--- What the task requires ---
Check every line below for the word "orange" and copy each one that has it.

--- Provided material ---
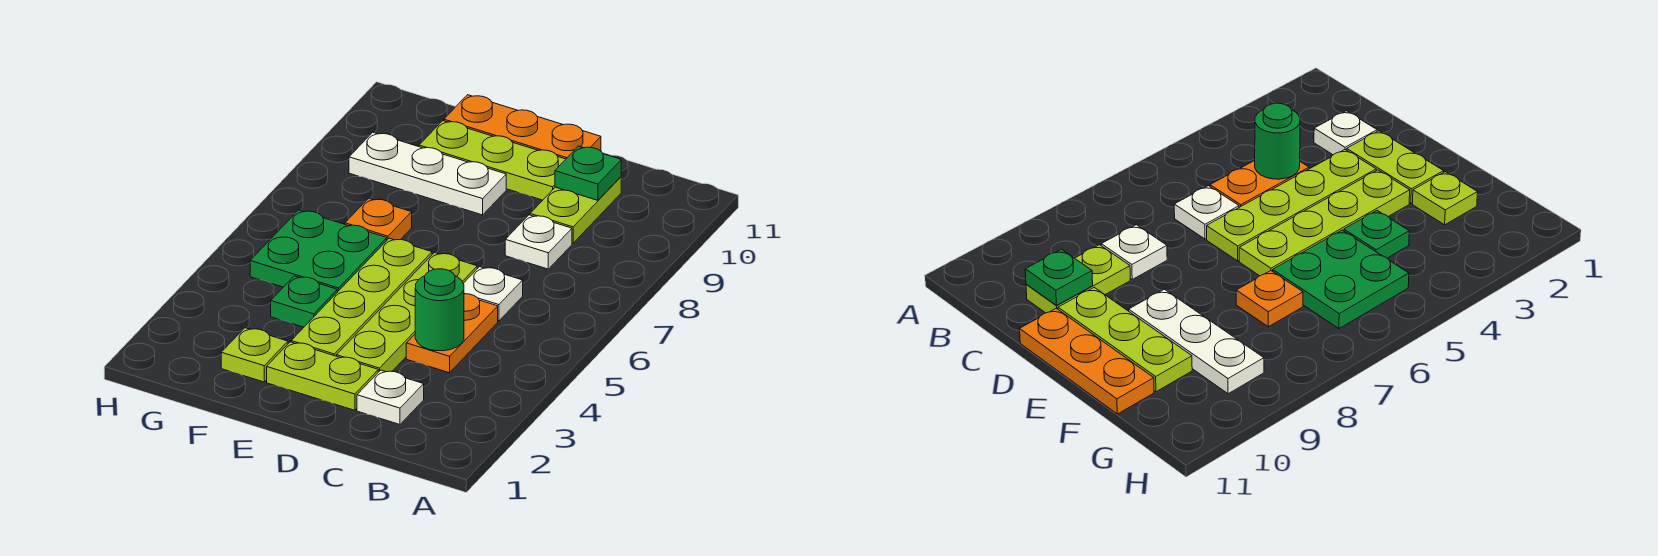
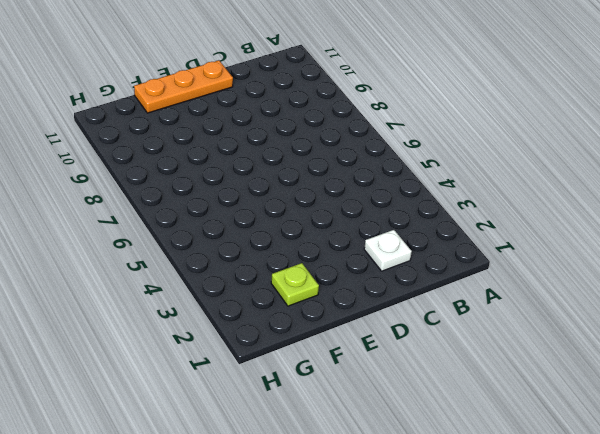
none -> orange 1x2 plate [406,294,498,373]
none -> white 1x1 plate [463,267,523,321]
none -> white 1x1 plate [505,215,572,269]

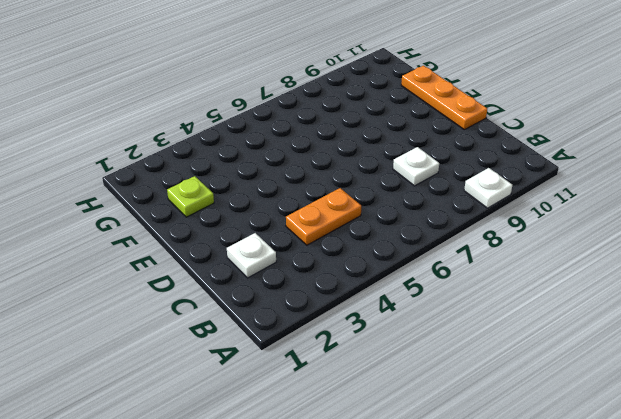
white 1x1 plate [464,168,512,208] -> white 1x1 plate moved to [463,267,523,321]
none -> lime 1x2 plate [530,177,621,243]
none -> lime 1x2 plate [267,342,378,410]
none -> lime 1x4 plate [337,252,477,372]

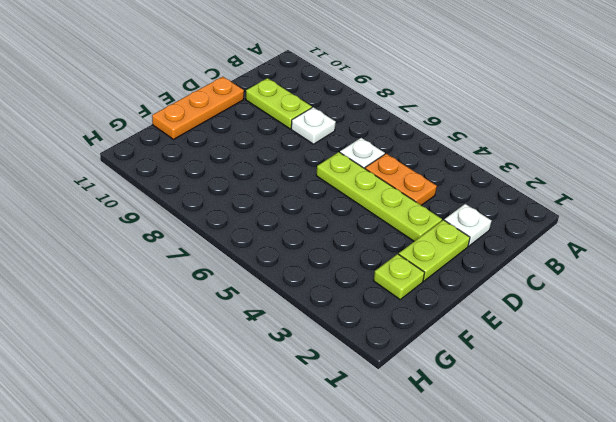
none -> lime 1x3 plate [419,121,566,200]
none -> lime 1x4 plate [291,238,432,356]
none -> white 1x3 plate [349,132,506,215]

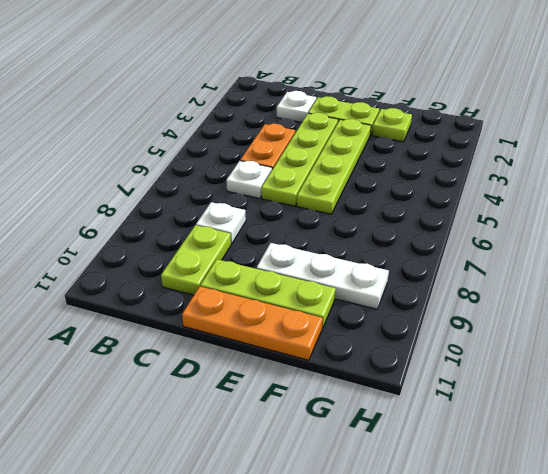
none -> green 1x1 plate [271,276,337,327]
none -> green 2x2 plate [250,210,387,292]
none -> orange 1x1 plate [345,198,412,240]

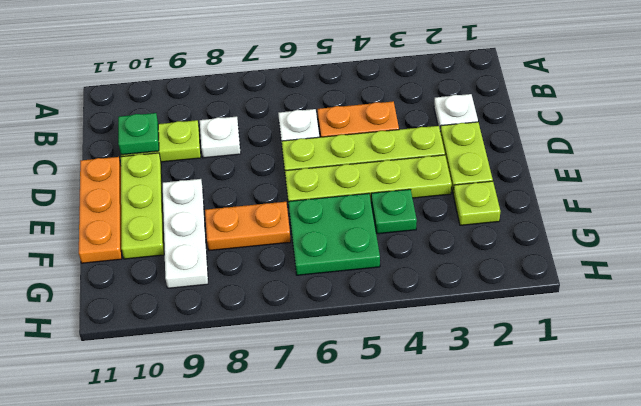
orange 1x2 plate [205,202,291,251] -> orange 1x1 plate [345,198,412,240]
none -> green 1x1 round brick [415,269,464,351]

--- Answer below ---
none -> orange 1x2 plate [406,294,498,373]
none -> orange 1x1 plate [345,198,412,240]
orange 1x2 plate [205,202,291,251] -> orange 1x1 plate [345,198,412,240]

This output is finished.